◆ **Stepwise shape edit descriptions**:
+ + +
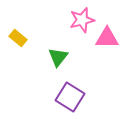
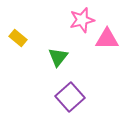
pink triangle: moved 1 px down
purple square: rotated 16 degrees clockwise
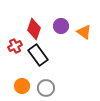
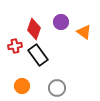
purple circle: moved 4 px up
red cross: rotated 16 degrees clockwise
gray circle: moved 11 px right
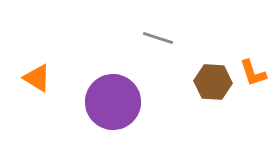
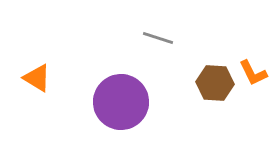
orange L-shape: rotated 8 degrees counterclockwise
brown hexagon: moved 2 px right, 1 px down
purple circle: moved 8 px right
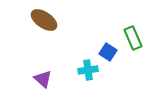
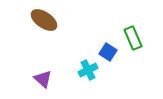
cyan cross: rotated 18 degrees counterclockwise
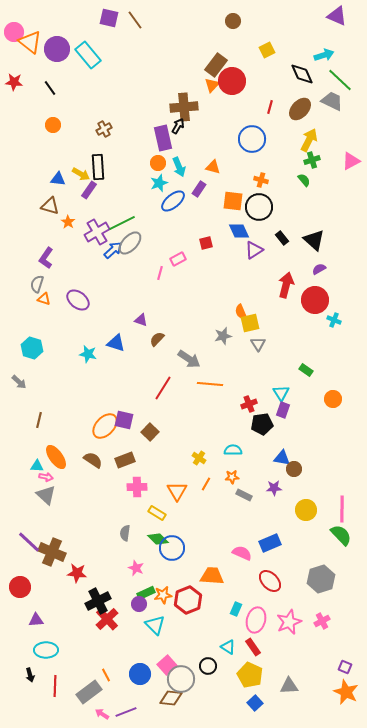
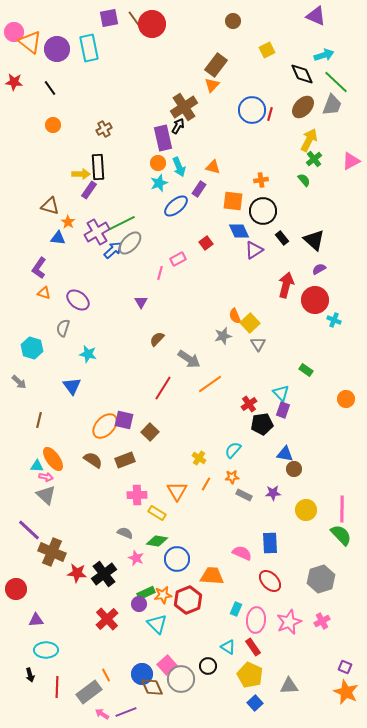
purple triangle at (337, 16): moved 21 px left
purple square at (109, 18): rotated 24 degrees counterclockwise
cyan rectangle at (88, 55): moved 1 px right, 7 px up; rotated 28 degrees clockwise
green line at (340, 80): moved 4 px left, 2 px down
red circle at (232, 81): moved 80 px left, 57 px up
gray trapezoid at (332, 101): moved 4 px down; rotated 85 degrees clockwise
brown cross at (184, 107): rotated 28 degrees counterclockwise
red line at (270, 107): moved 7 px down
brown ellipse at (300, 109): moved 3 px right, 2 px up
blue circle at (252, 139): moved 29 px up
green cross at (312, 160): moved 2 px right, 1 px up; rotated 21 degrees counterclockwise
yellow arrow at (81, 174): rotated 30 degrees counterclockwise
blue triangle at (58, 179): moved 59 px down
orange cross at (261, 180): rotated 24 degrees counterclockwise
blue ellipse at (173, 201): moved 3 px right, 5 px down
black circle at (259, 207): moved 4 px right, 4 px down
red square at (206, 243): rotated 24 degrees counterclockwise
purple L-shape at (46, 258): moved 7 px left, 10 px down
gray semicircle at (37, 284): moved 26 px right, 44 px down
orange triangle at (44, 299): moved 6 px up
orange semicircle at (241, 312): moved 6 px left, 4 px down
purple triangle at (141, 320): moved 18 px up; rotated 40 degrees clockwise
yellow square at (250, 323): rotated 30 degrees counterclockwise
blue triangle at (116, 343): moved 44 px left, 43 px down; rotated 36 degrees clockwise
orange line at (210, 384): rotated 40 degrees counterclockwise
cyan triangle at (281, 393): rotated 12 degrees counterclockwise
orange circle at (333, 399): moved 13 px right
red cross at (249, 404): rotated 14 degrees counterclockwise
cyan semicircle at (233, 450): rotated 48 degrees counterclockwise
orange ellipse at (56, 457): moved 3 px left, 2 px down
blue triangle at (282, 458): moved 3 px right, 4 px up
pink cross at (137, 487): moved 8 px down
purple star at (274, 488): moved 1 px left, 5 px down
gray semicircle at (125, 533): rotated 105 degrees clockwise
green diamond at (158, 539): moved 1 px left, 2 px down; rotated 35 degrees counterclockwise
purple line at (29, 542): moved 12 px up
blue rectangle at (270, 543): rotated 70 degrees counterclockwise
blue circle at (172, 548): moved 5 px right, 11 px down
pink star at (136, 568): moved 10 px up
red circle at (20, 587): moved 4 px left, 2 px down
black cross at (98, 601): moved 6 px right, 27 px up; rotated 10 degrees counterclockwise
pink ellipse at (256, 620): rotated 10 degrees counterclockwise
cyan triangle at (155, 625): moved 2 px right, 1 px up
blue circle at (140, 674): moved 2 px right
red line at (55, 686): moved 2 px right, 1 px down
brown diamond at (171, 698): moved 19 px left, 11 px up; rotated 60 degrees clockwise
+ + +
◆ **What the exercise asks**: List the lines of the records where "pink" occurs.

◆ **Exercise output**:
pink triangle: moved 1 px down
pink cross at (137, 487): moved 8 px down
pink star at (136, 568): moved 10 px up
pink ellipse at (256, 620): rotated 10 degrees counterclockwise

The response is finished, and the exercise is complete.